[[ DATASET ENTRIES open ]]

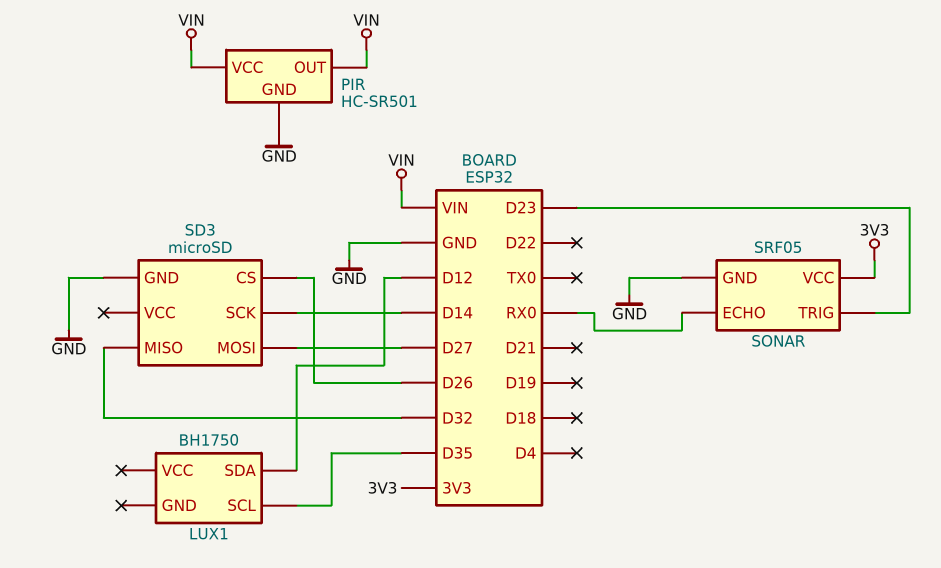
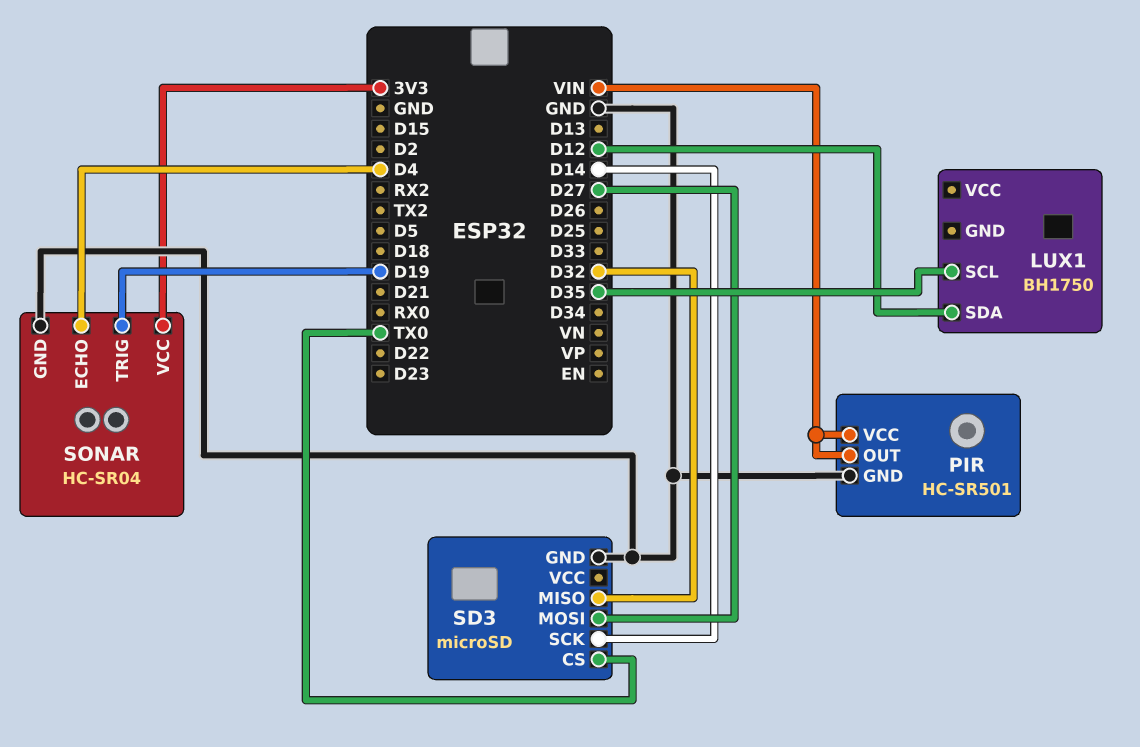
SD3 pin CS: D26 -> TX0
SONAR: SRF05 -> HC-SR04
SONAR pin ECHO: RX0 -> D4
SONAR pin TRIG: D23 -> D19

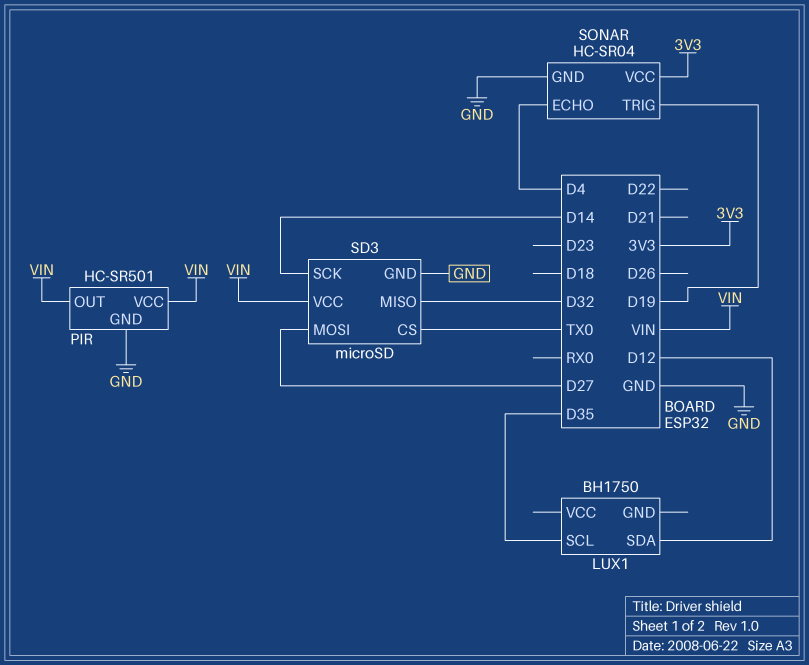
SD3 pin VCC: none -> VIN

[[ DATASET ENTRIES closed ]]

> YOUR ASSIGNMENT
Each record should be quoted exactly, with the images omitted.

> RESPONSE FOR THIS EXERCISE
SD3 pin CS: D26 -> TX0
SONAR: SRF05 -> HC-SR04
SONAR pin ECHO: RX0 -> D4
SONAR pin TRIG: D23 -> D19

SD3 pin VCC: none -> VIN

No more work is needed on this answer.